• _Input material_

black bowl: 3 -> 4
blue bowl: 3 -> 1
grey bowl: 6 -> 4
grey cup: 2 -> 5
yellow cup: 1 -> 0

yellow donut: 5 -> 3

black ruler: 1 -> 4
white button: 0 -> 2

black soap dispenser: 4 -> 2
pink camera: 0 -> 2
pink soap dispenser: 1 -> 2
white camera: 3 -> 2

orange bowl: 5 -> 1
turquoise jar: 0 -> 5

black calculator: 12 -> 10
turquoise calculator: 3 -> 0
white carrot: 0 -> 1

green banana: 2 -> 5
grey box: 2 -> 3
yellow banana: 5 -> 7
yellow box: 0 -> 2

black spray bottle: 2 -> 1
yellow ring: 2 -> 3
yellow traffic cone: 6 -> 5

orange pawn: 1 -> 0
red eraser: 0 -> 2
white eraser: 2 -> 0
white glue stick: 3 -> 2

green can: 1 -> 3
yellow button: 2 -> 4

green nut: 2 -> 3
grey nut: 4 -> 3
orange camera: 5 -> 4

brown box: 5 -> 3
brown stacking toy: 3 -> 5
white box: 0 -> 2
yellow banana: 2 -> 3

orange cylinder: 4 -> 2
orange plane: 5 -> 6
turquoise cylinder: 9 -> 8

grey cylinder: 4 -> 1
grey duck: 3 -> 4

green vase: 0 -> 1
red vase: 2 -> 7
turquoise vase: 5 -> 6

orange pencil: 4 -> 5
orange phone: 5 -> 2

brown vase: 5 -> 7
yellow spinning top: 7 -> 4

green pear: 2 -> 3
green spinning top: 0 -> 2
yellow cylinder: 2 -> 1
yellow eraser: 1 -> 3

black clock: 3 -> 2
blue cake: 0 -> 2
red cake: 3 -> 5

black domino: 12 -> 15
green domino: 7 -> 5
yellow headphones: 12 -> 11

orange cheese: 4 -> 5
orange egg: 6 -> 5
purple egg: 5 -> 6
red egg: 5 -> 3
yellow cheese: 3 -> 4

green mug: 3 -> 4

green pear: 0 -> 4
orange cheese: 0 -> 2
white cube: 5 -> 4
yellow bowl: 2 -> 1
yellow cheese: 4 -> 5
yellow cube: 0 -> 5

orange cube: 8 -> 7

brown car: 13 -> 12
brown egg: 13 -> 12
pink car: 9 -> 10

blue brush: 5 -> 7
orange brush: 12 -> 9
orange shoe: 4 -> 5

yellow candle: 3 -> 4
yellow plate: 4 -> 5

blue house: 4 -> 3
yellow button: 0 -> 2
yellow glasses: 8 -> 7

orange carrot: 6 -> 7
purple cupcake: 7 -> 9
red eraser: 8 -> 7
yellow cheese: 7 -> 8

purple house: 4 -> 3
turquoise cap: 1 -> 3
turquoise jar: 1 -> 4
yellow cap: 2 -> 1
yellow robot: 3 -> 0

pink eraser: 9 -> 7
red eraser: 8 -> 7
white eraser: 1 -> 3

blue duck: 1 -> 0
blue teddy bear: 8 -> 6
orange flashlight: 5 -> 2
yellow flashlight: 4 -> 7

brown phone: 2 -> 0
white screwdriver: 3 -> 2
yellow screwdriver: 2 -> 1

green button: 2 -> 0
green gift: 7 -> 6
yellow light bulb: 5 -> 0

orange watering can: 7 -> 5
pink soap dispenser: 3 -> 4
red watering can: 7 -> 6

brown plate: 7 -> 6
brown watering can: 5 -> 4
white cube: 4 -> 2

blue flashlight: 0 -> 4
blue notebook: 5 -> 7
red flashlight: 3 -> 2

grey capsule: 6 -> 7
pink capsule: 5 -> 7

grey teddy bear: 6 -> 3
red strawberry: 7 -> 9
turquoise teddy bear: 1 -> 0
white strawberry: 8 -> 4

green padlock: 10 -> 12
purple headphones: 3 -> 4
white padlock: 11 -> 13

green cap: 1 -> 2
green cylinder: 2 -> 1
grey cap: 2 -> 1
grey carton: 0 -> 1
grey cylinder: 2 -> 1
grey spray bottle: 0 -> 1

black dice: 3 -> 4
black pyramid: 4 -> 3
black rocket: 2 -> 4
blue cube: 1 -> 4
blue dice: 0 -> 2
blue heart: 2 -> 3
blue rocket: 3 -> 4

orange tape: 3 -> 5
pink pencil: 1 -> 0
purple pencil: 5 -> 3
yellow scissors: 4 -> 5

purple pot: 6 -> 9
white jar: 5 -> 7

• _What to produce_
Tell how many lines in the material contain the string "padlock". Nothing but the number is needed.

• _Response to the task_
2